● KORTE OPGAVE
Zoek in de items hieronder elke regel waarin de tekenreeks "kern" voorkomt en schrijf die regels ongewijzigd over.

● AANGELEVERDE ITEMS
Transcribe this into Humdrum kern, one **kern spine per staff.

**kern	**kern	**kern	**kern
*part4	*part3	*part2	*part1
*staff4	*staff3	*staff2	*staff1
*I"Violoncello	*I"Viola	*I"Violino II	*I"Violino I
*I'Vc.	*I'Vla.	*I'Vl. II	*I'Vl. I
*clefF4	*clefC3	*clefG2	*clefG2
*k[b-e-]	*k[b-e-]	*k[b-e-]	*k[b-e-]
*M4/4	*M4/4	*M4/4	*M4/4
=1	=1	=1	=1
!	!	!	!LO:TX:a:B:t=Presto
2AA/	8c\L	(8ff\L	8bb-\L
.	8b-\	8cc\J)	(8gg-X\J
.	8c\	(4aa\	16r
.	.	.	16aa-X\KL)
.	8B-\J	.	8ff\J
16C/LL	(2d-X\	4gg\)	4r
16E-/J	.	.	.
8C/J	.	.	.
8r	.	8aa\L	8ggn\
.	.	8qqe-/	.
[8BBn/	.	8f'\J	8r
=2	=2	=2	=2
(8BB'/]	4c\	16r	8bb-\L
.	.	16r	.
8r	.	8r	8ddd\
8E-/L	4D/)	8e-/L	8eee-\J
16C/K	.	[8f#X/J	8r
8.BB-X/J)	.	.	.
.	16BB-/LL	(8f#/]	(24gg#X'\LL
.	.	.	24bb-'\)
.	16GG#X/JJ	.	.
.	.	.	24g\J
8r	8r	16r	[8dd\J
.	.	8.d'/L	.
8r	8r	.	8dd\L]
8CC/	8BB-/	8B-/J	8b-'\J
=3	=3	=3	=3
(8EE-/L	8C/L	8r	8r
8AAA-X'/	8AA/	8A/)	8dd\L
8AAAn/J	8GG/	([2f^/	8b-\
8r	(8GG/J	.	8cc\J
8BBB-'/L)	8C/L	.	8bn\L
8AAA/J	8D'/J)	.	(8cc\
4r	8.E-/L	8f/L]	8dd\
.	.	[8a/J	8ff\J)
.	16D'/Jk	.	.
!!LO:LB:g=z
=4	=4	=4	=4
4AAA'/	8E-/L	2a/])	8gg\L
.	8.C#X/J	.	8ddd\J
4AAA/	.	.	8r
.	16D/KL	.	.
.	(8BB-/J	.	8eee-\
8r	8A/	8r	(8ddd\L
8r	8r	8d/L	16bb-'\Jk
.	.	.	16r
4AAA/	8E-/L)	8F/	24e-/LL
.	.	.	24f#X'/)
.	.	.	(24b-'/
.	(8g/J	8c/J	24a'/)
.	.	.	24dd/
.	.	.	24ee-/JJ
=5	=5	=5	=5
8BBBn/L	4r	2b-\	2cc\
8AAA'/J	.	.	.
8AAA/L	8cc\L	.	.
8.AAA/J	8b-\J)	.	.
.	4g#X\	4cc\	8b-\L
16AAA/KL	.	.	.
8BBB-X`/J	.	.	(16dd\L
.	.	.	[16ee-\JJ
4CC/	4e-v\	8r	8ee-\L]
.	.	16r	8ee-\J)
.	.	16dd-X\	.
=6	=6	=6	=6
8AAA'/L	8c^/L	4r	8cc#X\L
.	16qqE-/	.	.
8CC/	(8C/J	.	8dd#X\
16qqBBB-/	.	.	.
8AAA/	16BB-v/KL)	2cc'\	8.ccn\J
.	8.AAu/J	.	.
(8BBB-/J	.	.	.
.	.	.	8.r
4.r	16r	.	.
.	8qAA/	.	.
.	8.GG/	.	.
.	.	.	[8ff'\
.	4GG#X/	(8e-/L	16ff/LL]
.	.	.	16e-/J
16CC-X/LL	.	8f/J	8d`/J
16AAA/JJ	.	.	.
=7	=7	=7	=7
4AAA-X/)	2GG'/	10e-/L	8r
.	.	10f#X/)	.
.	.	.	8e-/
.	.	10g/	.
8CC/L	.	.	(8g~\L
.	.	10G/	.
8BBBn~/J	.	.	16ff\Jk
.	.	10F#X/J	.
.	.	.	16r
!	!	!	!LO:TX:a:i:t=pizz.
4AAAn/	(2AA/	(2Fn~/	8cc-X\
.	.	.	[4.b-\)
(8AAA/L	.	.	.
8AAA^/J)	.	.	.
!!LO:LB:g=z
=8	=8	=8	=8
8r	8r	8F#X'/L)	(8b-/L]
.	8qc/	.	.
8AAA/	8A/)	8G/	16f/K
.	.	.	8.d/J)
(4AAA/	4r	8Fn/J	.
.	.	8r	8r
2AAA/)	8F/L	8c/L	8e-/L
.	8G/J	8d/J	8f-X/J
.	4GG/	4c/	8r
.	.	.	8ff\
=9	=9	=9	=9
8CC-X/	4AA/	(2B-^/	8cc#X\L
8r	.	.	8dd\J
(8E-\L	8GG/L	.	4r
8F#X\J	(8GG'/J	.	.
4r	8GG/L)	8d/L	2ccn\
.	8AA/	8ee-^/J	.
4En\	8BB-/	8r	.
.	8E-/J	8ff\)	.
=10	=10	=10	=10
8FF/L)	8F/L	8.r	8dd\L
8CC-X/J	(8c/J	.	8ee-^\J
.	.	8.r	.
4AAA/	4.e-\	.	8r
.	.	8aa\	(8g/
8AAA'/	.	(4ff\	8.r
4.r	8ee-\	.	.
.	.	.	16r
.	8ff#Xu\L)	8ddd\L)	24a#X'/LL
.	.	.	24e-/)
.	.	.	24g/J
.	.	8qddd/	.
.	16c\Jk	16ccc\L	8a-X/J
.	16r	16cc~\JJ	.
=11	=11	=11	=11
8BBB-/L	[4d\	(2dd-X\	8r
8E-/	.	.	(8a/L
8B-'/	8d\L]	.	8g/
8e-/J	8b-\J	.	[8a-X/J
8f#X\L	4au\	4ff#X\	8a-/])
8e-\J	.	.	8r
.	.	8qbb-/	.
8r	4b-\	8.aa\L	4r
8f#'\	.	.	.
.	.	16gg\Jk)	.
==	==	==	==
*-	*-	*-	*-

● HET ANTWOORD
Transcribe this into Humdrum kern, one **kern spine per staff.
**kern	**kern	**kern	**kern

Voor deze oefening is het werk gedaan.